- [Exercise instructions]: Restate word for word the lines of the records below, starting at the line that contains "SW1: switch (+3V3, n6) -> button (+3V3, n6)" and ending at the line that contains "BAT1: 1.5V (plus", with both of those lines included and nothing else.

- [Supplied entries]:
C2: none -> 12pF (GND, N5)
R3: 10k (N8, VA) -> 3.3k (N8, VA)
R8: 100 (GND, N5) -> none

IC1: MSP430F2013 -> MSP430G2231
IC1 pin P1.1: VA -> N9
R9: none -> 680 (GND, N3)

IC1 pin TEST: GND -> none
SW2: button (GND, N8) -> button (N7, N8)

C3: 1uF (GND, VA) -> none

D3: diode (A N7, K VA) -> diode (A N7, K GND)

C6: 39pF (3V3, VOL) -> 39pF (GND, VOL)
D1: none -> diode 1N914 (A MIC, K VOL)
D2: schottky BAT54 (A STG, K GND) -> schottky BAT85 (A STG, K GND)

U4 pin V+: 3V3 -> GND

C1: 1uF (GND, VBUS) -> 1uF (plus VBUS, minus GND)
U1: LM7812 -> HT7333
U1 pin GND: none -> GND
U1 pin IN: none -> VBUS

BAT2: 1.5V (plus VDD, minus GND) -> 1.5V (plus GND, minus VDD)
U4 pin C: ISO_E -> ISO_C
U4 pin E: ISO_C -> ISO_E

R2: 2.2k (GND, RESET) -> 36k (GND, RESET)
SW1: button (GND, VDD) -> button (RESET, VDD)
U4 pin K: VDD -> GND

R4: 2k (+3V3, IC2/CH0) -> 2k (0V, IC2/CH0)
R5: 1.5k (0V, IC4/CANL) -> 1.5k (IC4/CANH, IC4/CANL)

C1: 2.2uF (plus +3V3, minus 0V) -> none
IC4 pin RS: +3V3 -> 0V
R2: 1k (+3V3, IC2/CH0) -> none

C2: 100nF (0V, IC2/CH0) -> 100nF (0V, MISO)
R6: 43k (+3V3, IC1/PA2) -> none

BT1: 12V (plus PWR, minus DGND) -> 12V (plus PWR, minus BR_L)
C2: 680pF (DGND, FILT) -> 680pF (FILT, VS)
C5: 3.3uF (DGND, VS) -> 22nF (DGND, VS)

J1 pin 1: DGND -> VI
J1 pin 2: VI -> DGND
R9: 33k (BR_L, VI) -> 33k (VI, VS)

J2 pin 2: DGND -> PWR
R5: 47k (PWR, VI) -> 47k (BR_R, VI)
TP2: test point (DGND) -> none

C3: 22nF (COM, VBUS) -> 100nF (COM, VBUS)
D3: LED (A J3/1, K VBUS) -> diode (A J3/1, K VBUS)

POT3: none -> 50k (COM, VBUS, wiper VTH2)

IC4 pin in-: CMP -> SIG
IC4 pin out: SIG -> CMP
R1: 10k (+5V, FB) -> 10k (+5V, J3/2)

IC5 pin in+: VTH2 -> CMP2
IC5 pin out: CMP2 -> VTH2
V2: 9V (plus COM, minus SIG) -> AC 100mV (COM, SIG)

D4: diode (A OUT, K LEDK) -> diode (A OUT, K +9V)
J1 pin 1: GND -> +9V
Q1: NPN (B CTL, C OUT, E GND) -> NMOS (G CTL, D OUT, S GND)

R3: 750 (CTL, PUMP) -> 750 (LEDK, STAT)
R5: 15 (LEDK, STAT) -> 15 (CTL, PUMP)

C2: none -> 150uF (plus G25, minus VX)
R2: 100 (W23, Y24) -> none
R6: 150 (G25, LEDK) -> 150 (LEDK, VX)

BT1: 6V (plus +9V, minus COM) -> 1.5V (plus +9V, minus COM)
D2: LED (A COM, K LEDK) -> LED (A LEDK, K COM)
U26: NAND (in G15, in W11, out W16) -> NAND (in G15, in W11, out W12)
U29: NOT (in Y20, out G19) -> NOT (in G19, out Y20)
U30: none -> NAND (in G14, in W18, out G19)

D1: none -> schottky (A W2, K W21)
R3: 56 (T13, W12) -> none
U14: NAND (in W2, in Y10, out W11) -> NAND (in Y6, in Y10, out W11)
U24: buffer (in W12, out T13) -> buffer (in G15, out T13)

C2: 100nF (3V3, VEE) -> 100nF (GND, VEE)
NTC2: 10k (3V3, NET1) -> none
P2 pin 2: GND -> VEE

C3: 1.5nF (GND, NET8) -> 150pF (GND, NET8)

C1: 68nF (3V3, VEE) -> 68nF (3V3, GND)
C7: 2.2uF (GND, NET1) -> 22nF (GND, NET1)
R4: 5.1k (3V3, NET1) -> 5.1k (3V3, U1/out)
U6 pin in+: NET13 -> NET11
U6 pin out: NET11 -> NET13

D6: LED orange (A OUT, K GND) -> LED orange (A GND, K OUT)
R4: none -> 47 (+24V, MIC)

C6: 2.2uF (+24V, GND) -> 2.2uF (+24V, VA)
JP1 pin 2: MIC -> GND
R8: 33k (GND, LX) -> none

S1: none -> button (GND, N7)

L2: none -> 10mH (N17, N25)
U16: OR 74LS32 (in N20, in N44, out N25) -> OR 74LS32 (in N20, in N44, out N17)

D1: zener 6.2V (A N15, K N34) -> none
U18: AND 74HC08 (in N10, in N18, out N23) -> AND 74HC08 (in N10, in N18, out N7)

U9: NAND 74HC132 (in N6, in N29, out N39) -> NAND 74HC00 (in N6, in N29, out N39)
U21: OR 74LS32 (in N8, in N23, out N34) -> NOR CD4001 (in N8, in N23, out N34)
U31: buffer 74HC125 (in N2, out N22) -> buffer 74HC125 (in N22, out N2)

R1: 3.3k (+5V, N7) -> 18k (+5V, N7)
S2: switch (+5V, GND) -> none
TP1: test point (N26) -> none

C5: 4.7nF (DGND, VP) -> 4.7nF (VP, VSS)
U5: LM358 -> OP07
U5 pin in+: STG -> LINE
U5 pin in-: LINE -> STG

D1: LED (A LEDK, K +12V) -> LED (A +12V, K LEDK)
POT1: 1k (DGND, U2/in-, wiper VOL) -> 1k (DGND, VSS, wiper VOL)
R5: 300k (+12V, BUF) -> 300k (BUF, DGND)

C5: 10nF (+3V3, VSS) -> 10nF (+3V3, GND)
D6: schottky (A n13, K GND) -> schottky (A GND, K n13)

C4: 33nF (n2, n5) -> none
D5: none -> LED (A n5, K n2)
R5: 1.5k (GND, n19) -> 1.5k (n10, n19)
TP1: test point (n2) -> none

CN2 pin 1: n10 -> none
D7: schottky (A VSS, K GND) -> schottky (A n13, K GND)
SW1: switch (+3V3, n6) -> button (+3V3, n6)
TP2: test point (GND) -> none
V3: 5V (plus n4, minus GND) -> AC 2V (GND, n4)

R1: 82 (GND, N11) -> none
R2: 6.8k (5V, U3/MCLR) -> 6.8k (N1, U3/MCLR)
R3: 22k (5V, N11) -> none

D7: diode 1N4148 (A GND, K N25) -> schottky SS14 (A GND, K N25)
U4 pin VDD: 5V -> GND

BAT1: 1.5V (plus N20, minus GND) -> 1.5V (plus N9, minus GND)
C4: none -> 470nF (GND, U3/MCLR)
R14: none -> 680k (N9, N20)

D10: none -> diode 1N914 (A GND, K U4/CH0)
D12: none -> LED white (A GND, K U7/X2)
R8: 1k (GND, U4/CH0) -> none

- [Answer box]:
SW1: switch (+3V3, n6) -> button (+3V3, n6)
TP2: test point (GND) -> none
V3: 5V (plus n4, minus GND) -> AC 2V (GND, n4)

R1: 82 (GND, N11) -> none
R2: 6.8k (5V, U3/MCLR) -> 6.8k (N1, U3/MCLR)
R3: 22k (5V, N11) -> none

D7: diode 1N4148 (A GND, K N25) -> schottky SS14 (A GND, K N25)
U4 pin VDD: 5V -> GND

BAT1: 1.5V (plus N20, minus GND) -> 1.5V (plus N9, minus GND)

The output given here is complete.